> **Material supplied**
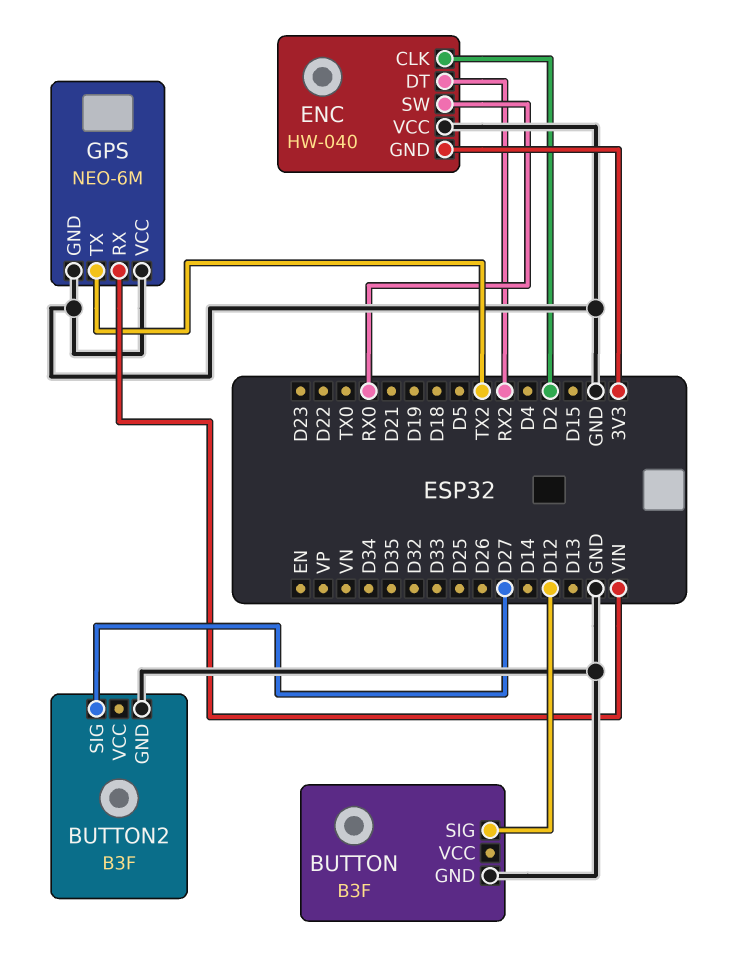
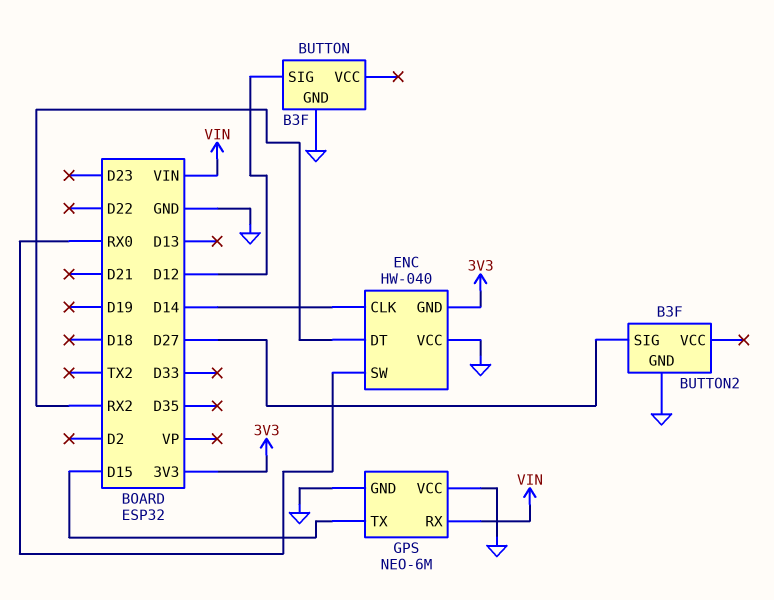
ENC pin CLK: D2 -> D14
GPS pin TX: TX2 -> D15

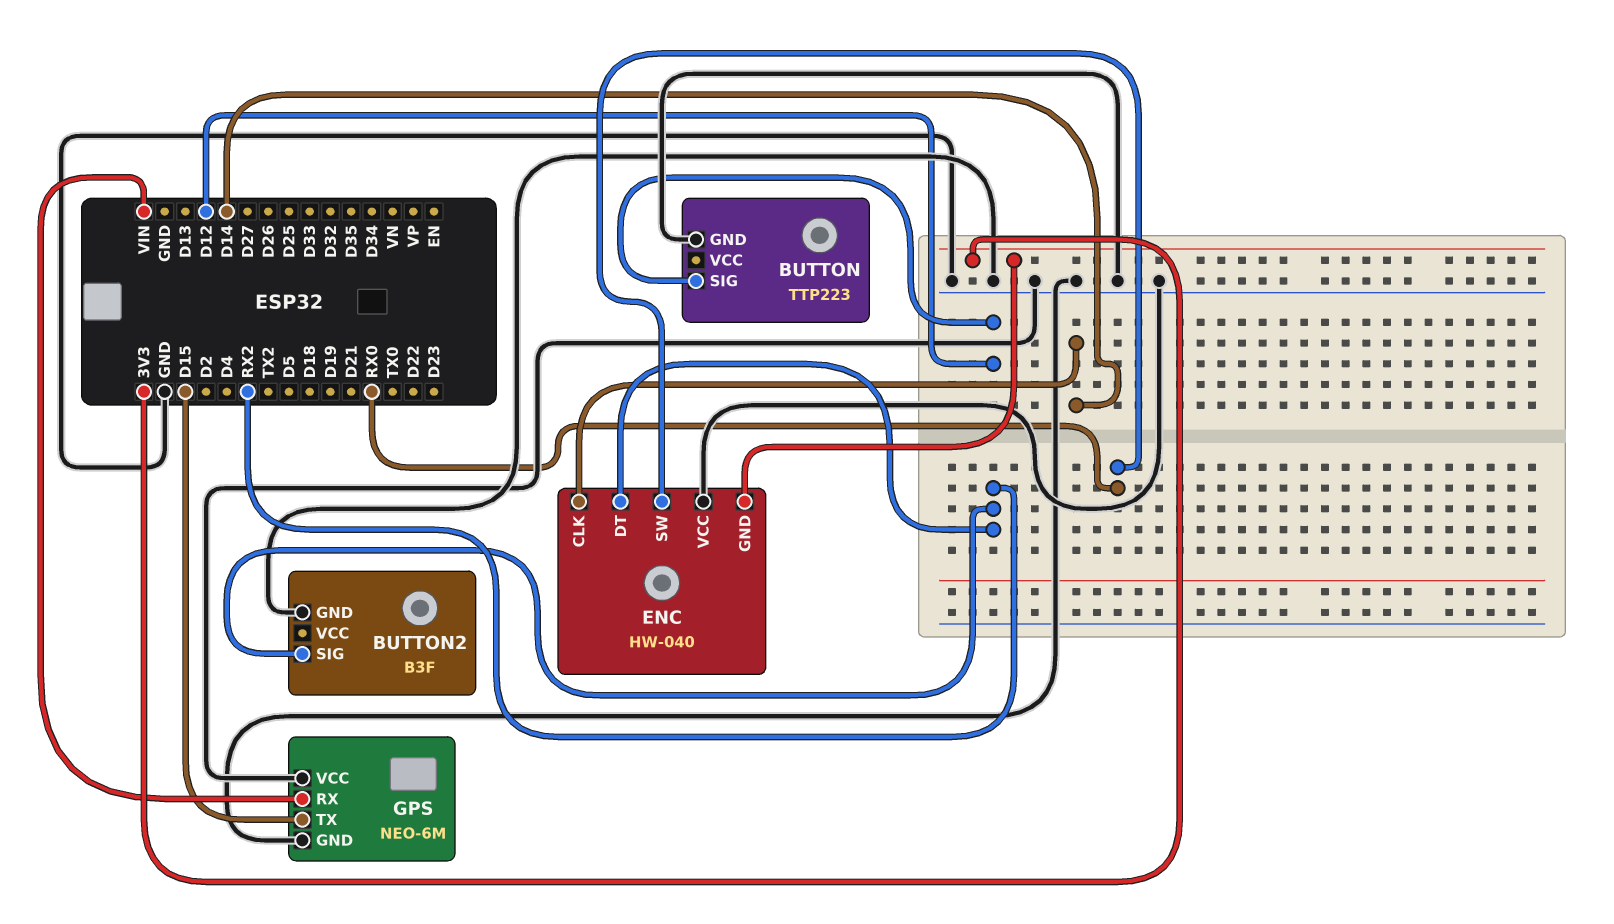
BUTTON: B3F -> TTP223
BUTTON2 pin SIG: D27 -> RX2

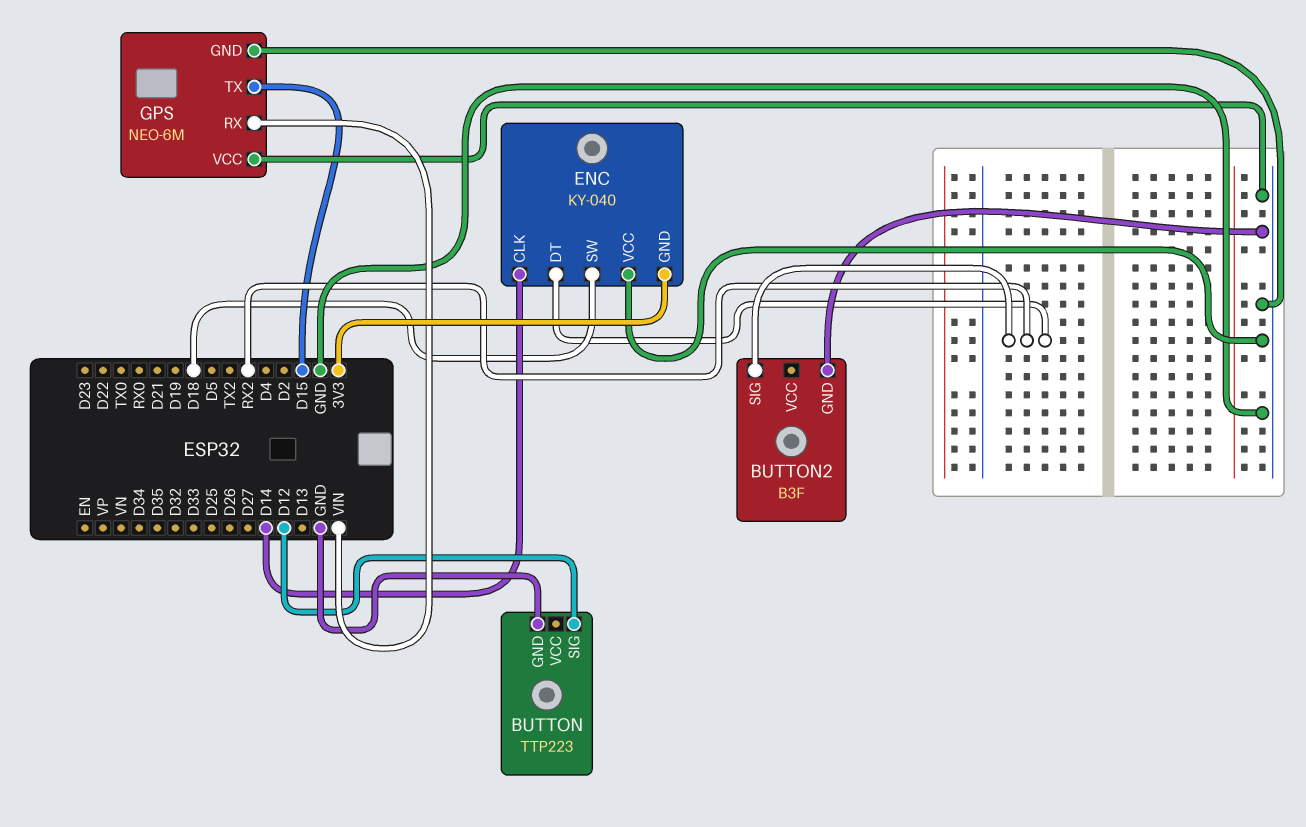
ENC: HW-040 -> KY-040
ENC pin SW: RX0 -> D18

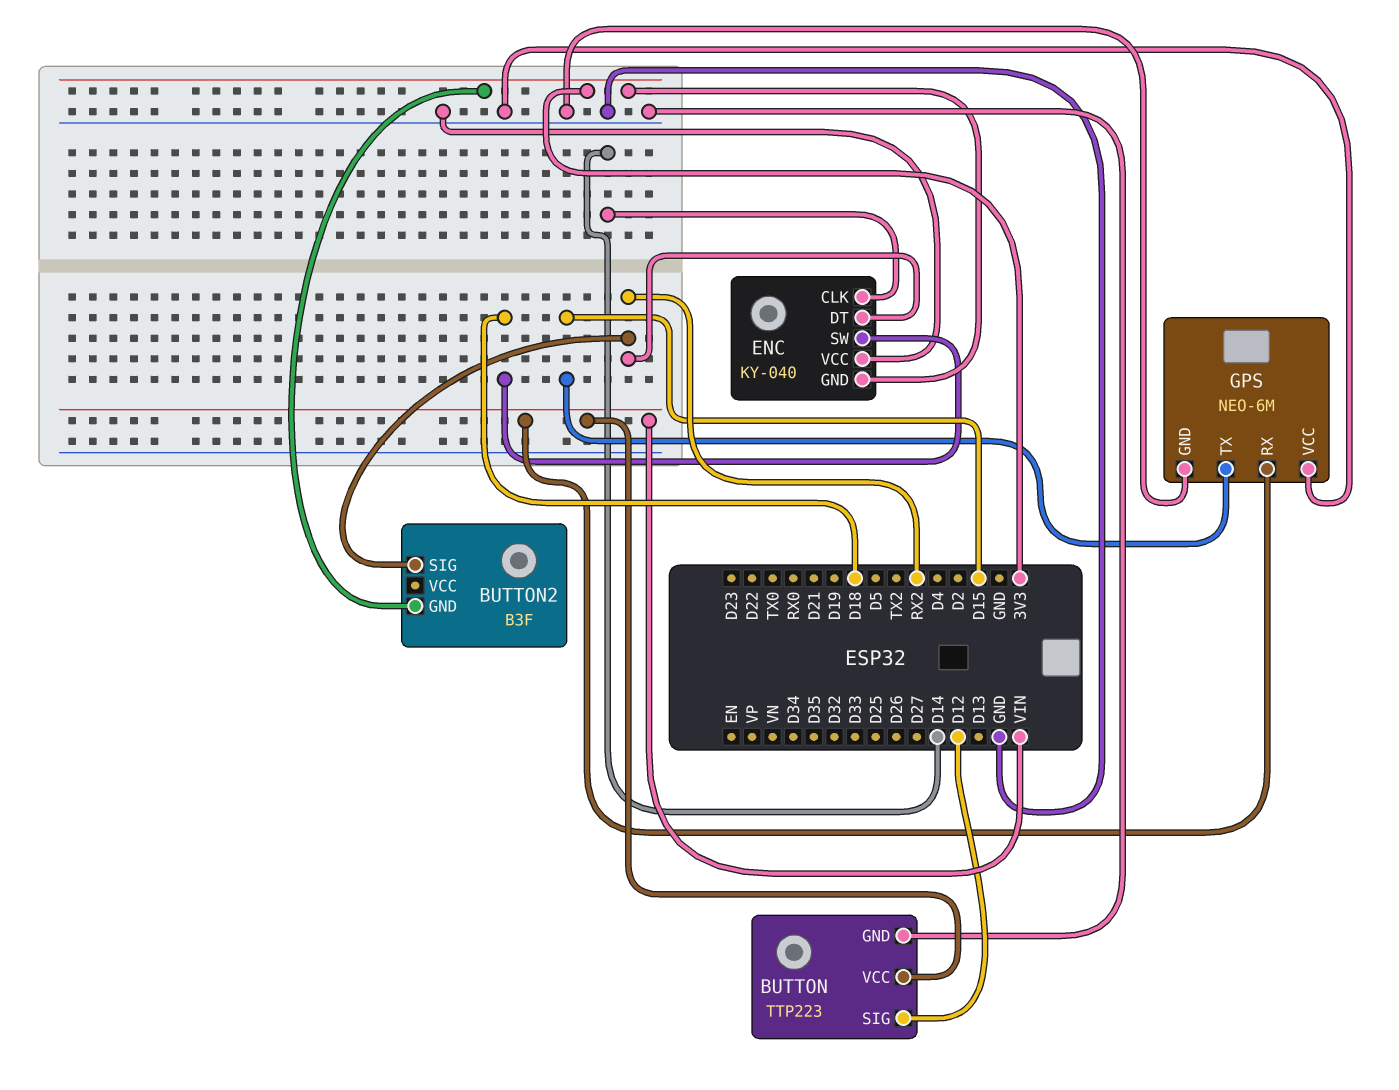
BUTTON pin VCC: none -> VIN
BUTTON2 pin GND: GND -> 3V3

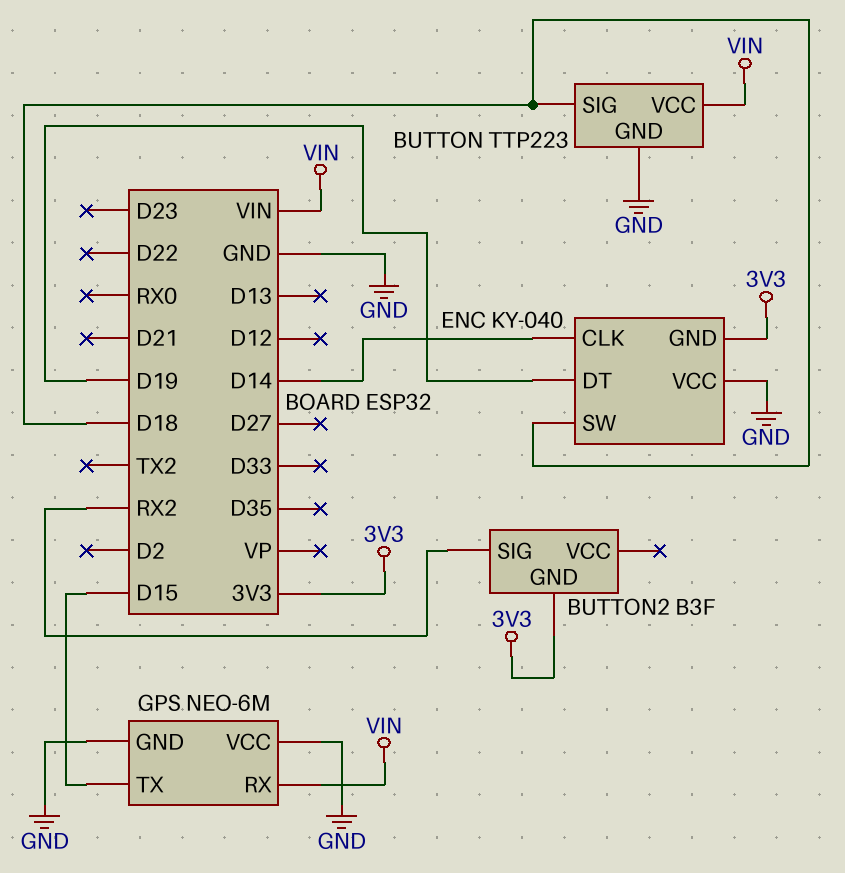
BUTTON pin SIG: D12 -> D18
ENC pin DT: RX2 -> D19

> **Brief**
Leave the pictures out and output all of the data verbatim.

> **Answer for the task**
ENC pin CLK: D2 -> D14
GPS pin TX: TX2 -> D15

BUTTON: B3F -> TTP223
BUTTON2 pin SIG: D27 -> RX2

ENC: HW-040 -> KY-040
ENC pin SW: RX0 -> D18

BUTTON pin VCC: none -> VIN
BUTTON2 pin GND: GND -> 3V3

BUTTON pin SIG: D12 -> D18
ENC pin DT: RX2 -> D19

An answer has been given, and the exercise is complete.